-- PROBLEM STATEMENT --
Rewrite the data from the start through the line that contains "latter (501, 242)", inclusive, replacing "center" with "middle" and leaving everything else unchanged.

-- AVAILABLE DATA --
::::::::

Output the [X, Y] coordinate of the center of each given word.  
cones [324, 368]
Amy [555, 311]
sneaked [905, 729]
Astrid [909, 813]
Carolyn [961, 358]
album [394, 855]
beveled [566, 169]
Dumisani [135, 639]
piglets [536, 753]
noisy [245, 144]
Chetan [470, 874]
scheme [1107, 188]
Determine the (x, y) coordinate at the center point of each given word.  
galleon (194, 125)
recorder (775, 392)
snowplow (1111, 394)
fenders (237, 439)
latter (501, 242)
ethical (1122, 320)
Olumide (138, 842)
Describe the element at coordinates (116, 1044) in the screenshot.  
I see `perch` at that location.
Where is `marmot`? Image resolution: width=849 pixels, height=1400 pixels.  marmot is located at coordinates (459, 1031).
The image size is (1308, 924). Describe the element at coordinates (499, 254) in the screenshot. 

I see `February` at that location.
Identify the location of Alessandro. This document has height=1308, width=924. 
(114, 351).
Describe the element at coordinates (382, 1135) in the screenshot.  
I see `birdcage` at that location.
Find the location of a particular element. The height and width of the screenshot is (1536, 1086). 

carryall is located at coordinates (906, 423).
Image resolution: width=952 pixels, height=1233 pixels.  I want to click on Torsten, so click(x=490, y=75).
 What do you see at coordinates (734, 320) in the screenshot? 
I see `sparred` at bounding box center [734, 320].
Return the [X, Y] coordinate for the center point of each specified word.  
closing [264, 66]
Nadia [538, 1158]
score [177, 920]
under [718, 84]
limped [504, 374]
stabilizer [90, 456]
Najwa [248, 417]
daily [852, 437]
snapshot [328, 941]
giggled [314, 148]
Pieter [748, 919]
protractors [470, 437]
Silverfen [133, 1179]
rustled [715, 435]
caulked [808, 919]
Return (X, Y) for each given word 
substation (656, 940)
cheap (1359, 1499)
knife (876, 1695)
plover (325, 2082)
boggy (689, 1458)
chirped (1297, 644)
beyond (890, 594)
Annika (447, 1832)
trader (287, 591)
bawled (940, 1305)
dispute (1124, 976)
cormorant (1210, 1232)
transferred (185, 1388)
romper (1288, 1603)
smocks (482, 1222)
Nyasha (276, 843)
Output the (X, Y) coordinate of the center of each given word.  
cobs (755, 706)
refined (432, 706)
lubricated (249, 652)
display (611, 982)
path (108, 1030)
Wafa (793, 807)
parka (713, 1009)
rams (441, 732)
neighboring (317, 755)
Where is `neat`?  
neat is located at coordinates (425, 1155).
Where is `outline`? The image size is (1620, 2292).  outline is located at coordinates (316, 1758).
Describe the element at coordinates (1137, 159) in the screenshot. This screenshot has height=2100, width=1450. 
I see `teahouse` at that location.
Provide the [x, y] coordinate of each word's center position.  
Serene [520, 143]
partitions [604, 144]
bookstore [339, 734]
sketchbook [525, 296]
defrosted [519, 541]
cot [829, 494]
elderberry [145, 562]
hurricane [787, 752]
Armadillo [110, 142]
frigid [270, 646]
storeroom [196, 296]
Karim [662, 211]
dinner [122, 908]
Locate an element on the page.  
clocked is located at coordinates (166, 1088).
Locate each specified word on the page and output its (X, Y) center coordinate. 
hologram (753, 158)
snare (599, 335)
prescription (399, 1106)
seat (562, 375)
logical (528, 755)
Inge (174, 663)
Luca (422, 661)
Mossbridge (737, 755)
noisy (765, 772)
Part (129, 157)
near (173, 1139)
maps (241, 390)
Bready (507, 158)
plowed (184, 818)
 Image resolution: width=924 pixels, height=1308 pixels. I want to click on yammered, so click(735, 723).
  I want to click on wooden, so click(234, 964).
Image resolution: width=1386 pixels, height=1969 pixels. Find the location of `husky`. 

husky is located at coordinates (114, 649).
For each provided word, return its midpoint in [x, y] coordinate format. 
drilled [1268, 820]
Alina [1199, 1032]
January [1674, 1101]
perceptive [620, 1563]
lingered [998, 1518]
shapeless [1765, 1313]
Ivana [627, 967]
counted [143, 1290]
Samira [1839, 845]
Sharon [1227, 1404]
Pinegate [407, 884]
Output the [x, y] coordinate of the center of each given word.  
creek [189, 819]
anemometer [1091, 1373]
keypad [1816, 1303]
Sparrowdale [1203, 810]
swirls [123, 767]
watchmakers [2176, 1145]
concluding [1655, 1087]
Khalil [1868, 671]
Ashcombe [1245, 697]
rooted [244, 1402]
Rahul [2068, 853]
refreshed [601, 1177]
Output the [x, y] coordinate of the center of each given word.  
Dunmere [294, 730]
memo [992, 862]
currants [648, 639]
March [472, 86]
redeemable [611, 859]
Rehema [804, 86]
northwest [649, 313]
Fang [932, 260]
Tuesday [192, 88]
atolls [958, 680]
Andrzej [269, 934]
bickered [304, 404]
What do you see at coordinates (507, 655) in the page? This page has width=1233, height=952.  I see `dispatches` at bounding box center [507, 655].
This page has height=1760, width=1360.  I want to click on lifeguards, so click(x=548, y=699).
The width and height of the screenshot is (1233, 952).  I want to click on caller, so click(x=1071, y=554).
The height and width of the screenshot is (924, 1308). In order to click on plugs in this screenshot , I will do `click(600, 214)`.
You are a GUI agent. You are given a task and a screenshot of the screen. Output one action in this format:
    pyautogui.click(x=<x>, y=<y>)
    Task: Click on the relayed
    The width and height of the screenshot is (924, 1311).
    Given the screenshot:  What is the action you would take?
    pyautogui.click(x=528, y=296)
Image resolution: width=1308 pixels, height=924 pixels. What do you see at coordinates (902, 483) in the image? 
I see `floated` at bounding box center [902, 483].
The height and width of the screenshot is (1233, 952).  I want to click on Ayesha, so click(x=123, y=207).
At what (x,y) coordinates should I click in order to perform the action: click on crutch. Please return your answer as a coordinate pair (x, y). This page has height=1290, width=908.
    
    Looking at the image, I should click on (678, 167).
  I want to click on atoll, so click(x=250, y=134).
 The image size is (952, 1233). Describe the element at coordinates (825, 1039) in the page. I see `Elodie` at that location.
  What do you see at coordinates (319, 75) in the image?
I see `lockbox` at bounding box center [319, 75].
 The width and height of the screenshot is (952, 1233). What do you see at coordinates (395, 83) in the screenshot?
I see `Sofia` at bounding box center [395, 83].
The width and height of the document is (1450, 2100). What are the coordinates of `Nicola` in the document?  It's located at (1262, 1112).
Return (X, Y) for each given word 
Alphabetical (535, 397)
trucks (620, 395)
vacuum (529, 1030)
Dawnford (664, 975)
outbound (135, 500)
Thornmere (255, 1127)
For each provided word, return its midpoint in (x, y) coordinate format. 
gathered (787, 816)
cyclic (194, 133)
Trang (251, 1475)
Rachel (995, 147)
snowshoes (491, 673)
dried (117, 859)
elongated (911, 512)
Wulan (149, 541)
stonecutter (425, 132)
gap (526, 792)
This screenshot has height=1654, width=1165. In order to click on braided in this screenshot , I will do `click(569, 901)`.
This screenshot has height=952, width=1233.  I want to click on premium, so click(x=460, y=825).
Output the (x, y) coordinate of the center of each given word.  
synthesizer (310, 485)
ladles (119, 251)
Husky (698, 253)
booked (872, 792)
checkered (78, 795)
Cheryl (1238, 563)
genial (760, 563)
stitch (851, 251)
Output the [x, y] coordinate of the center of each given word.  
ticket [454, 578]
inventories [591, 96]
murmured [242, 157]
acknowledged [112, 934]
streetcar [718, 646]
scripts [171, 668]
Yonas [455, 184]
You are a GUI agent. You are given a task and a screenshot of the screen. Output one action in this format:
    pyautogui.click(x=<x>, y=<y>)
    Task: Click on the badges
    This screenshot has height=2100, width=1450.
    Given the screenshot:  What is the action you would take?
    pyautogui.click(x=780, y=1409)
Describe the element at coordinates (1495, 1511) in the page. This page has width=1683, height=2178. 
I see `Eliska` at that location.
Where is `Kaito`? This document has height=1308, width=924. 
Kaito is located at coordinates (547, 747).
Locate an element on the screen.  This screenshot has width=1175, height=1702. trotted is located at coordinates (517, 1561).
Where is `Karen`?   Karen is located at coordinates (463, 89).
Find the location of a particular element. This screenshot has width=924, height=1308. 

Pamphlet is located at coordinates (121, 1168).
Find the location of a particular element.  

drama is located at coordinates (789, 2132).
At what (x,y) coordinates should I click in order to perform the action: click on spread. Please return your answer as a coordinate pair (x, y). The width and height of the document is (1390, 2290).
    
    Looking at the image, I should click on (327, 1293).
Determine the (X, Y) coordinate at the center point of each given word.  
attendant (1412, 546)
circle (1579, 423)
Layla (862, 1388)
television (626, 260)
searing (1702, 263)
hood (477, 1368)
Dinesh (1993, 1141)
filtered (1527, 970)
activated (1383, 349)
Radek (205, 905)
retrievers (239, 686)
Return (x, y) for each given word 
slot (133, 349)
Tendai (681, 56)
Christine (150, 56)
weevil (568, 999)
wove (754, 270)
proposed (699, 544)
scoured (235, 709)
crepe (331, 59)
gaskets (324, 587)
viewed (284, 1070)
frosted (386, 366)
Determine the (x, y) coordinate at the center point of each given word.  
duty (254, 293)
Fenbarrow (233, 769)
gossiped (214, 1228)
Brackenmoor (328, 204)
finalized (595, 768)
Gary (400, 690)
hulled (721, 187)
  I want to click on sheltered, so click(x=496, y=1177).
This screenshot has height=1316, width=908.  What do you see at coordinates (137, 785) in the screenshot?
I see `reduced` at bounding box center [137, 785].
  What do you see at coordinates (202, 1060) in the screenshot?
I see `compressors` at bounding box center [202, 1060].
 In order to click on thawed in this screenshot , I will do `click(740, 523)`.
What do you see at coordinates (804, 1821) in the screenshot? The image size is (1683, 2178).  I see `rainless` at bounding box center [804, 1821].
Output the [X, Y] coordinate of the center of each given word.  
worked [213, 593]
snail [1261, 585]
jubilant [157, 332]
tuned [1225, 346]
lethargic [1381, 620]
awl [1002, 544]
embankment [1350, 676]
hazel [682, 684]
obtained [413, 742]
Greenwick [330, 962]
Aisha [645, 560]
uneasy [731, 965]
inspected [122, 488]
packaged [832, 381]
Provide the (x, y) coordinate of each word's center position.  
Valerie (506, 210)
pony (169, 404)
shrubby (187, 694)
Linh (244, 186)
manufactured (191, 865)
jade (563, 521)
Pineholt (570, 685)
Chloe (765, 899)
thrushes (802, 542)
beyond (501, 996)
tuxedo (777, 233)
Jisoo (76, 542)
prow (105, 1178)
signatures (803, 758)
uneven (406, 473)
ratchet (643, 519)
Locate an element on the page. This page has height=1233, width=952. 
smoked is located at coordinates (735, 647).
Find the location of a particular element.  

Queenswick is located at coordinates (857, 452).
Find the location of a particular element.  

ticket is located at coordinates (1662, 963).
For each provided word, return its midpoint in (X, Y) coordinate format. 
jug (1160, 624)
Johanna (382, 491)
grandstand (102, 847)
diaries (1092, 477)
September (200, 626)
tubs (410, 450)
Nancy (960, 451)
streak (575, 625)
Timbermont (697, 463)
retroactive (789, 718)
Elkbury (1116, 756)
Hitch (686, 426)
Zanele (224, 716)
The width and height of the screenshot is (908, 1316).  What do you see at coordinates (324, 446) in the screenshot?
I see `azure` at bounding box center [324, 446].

::::::::

-- RESPONSE TO THE EXERCISE --
Output the [X, Y] coordinate of the middle of each given word.  
cones [324, 368]
Amy [555, 311]
sneaked [905, 729]
Astrid [909, 813]
Carolyn [961, 358]
album [394, 855]
beveled [566, 169]
Dumisani [135, 639]
piglets [536, 753]
noisy [245, 144]
Chetan [470, 874]
scheme [1107, 188]
Determine the (x, y) coordinate at the middle point of each given word.  
galleon (194, 125)
recorder (775, 392)
snowplow (1111, 394)
fenders (237, 439)
latter (501, 242)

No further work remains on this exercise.